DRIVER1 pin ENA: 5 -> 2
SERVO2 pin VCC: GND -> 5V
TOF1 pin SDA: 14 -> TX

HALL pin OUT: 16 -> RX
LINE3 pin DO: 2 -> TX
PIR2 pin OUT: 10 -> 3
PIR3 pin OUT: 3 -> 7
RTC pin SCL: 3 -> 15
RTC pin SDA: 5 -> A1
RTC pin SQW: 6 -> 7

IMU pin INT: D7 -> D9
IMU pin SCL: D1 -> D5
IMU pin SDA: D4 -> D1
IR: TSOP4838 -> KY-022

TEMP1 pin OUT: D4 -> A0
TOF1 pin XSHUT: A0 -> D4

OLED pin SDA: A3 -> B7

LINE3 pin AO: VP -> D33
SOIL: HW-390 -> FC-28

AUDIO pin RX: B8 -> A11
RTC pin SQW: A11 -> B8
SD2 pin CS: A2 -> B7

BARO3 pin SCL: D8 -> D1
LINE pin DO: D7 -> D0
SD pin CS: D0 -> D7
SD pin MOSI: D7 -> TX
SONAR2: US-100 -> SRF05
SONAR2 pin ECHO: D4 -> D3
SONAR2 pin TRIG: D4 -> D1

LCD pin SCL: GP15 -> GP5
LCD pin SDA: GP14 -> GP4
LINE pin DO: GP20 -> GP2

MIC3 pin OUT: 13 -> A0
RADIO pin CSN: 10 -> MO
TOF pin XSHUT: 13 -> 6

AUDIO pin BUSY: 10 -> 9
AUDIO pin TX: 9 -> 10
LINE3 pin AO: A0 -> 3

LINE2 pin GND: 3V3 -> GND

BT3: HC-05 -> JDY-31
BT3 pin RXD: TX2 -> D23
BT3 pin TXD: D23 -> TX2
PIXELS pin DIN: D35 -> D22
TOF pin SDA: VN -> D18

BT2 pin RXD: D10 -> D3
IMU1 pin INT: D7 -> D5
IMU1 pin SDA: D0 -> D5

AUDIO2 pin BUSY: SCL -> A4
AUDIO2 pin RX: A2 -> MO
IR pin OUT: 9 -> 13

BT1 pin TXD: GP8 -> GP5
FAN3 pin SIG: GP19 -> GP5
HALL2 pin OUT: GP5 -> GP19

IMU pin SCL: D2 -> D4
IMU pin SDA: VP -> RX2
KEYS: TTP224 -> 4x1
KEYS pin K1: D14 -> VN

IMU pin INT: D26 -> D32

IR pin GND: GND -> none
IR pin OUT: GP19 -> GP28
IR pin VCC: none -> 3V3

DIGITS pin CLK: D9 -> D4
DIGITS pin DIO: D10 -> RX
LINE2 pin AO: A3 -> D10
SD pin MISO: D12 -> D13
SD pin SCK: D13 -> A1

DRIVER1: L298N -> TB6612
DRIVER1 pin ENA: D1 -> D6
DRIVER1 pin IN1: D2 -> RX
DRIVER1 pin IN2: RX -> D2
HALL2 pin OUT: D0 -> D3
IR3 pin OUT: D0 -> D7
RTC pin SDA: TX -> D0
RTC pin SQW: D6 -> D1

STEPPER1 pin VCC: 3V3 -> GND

**PROBLEM TO WORK ON:** Within the material above, extract exactly the lines that start at the line containing "LCD pin SDA: GP14 -> GP4" and stop after the line containing "DRIVER1 pin IN1: D2 -> RX", and only those.

**ANSWER TO THIS TASK:**
LCD pin SDA: GP14 -> GP4
LINE pin DO: GP20 -> GP2

MIC3 pin OUT: 13 -> A0
RADIO pin CSN: 10 -> MO
TOF pin XSHUT: 13 -> 6

AUDIO pin BUSY: 10 -> 9
AUDIO pin TX: 9 -> 10
LINE3 pin AO: A0 -> 3

LINE2 pin GND: 3V3 -> GND

BT3: HC-05 -> JDY-31
BT3 pin RXD: TX2 -> D23
BT3 pin TXD: D23 -> TX2
PIXELS pin DIN: D35 -> D22
TOF pin SDA: VN -> D18

BT2 pin RXD: D10 -> D3
IMU1 pin INT: D7 -> D5
IMU1 pin SDA: D0 -> D5

AUDIO2 pin BUSY: SCL -> A4
AUDIO2 pin RX: A2 -> MO
IR pin OUT: 9 -> 13

BT1 pin TXD: GP8 -> GP5
FAN3 pin SIG: GP19 -> GP5
HALL2 pin OUT: GP5 -> GP19

IMU pin SCL: D2 -> D4
IMU pin SDA: VP -> RX2
KEYS: TTP224 -> 4x1
KEYS pin K1: D14 -> VN

IMU pin INT: D26 -> D32

IR pin GND: GND -> none
IR pin OUT: GP19 -> GP28
IR pin VCC: none -> 3V3

DIGITS pin CLK: D9 -> D4
DIGITS pin DIO: D10 -> RX
LINE2 pin AO: A3 -> D10
SD pin MISO: D12 -> D13
SD pin SCK: D13 -> A1

DRIVER1: L298N -> TB6612
DRIVER1 pin ENA: D1 -> D6
DRIVER1 pin IN1: D2 -> RX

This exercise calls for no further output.